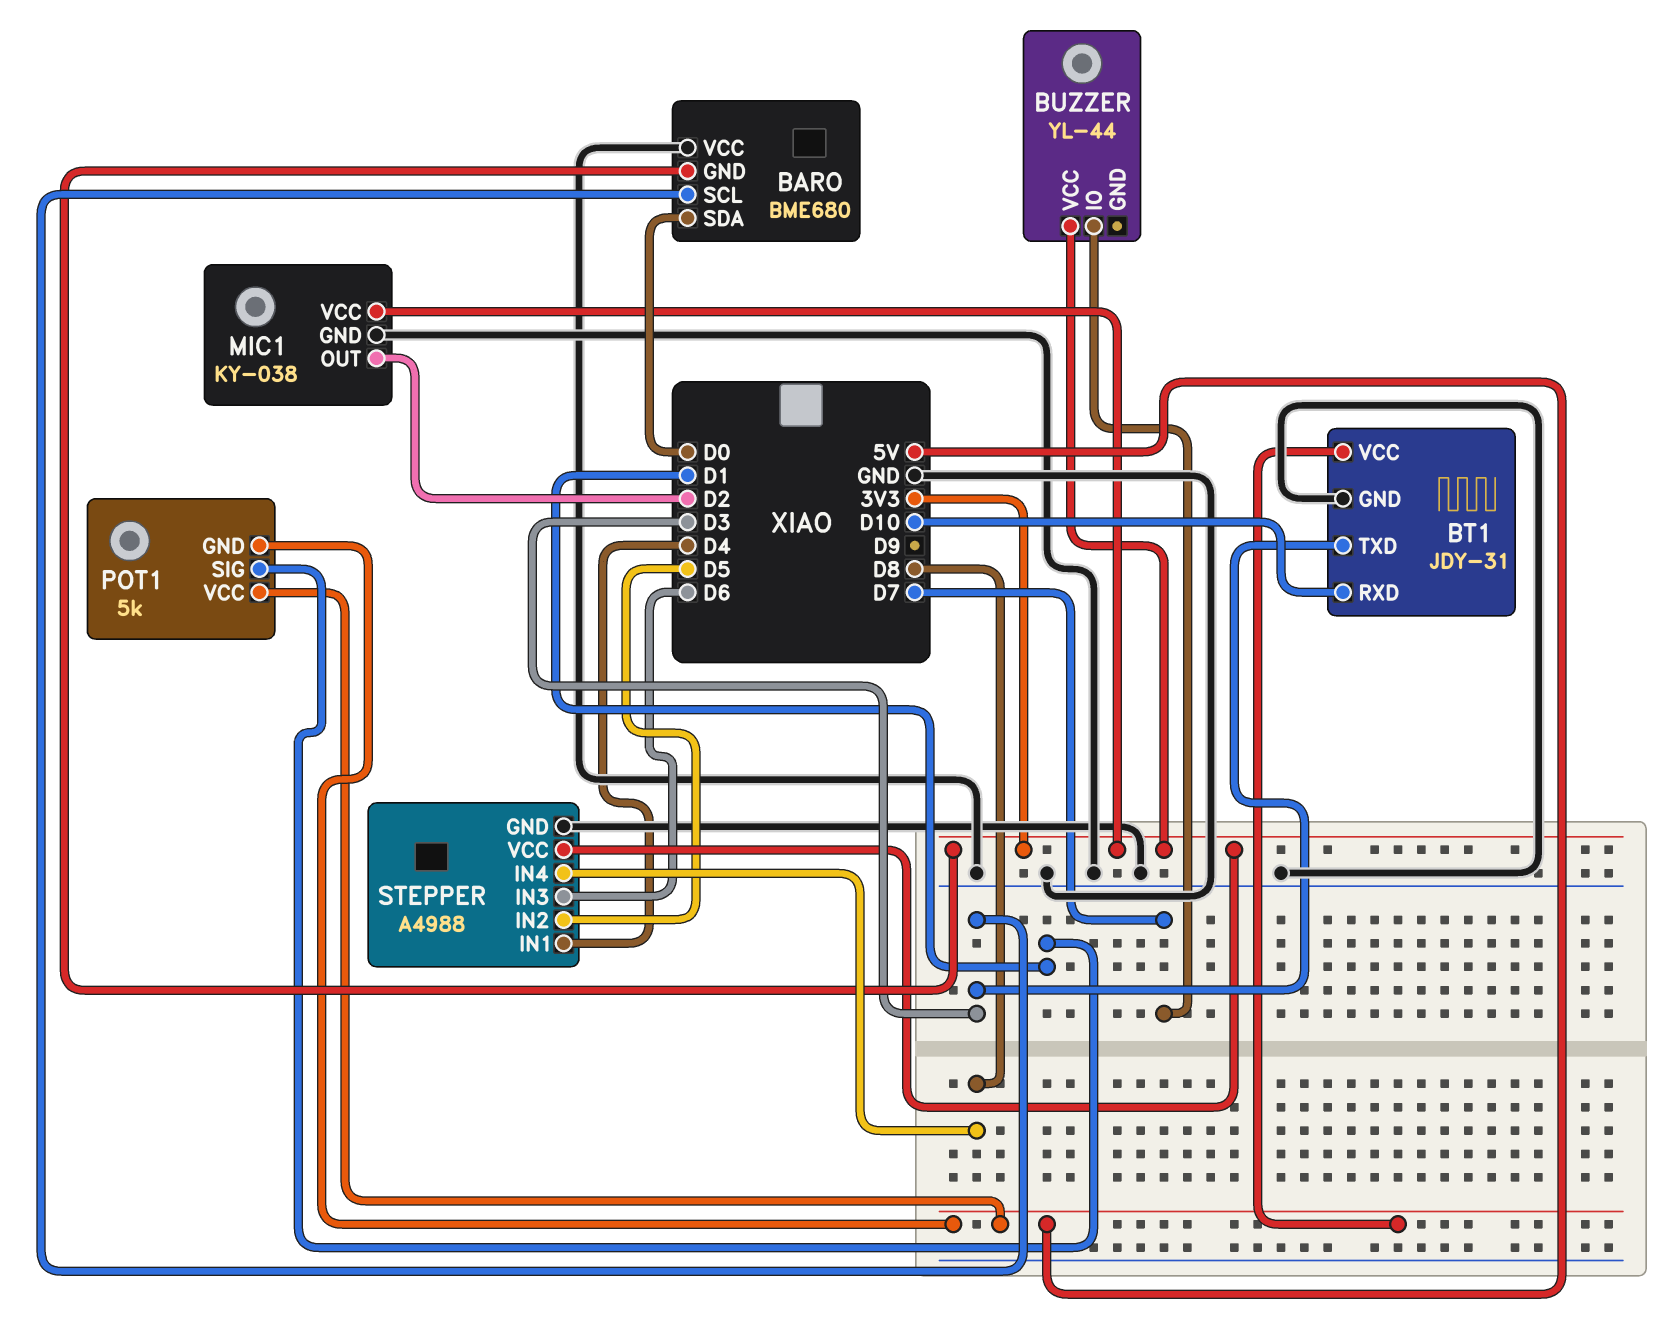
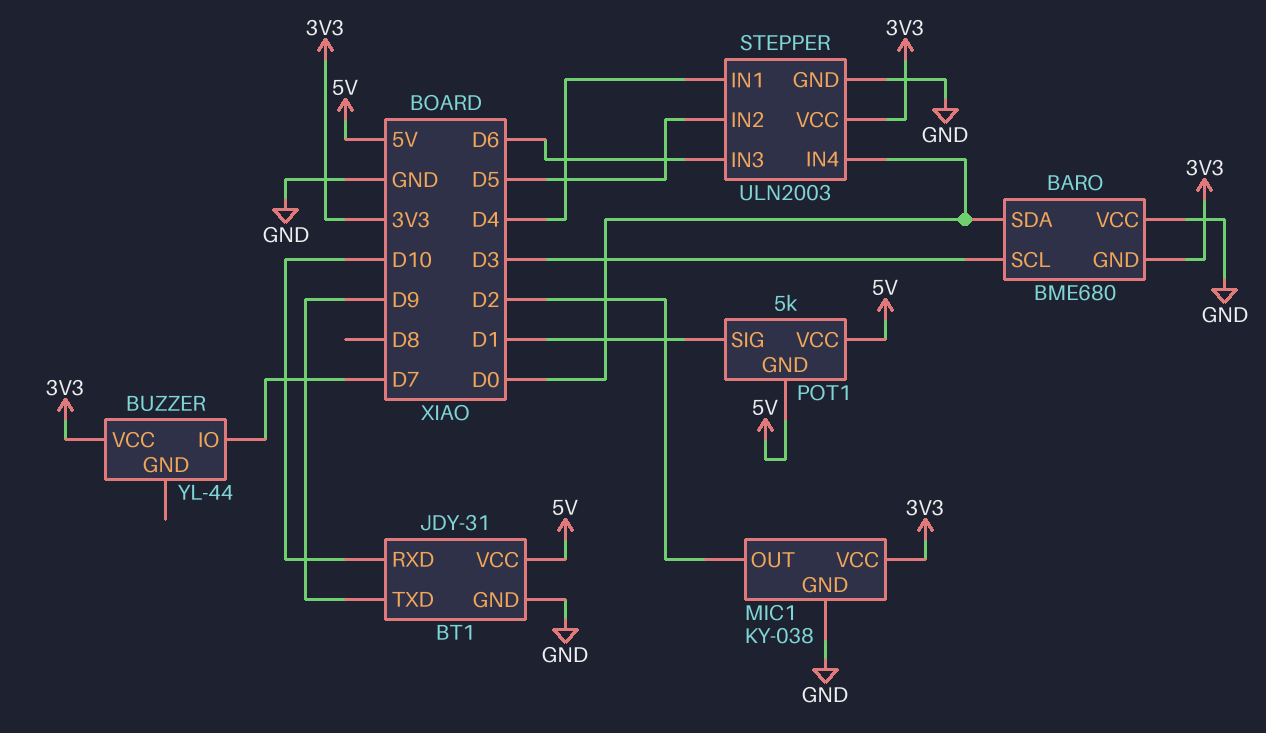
BT1 pin TXD: D3 -> D9
STEPPER: A4988 -> ULN2003
STEPPER pin IN4: D8 -> D0

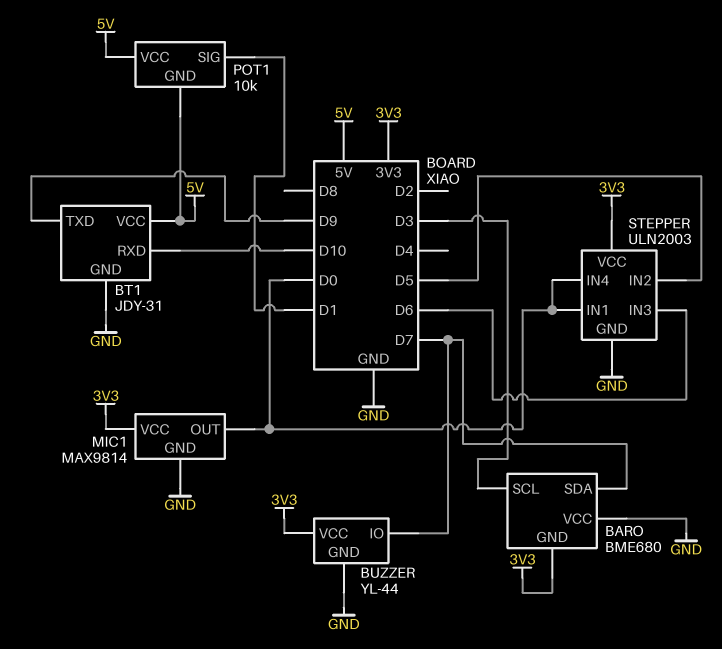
BARO pin SDA: D0 -> D7
BUZZER pin GND: none -> GND
MIC1: KY-038 -> MAX9814
MIC1 pin OUT: D2 -> D0
POT1: 5k -> 10k
STEPPER pin IN1: D4 -> D0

• [Goal of the exercise]: Return the records above exactly, without the pictures.

• [Finished exercise]:
BT1 pin TXD: D3 -> D9
STEPPER: A4988 -> ULN2003
STEPPER pin IN4: D8 -> D0

BARO pin SDA: D0 -> D7
BUZZER pin GND: none -> GND
MIC1: KY-038 -> MAX9814
MIC1 pin OUT: D2 -> D0
POT1: 5k -> 10k
STEPPER pin IN1: D4 -> D0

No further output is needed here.